> TASK PROMPT:
Please give, word for word, the line containing "tan brick B16 level 1 -> tan brick I7 level 3" and every line that comes after it in the data below.

> DATA BELOW:

────────────────

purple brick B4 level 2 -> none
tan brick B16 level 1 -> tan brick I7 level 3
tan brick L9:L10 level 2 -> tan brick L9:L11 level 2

────────────────

> WRITTEN SOLUTION:
tan brick B16 level 1 -> tan brick I7 level 3
tan brick L9:L10 level 2 -> tan brick L9:L11 level 2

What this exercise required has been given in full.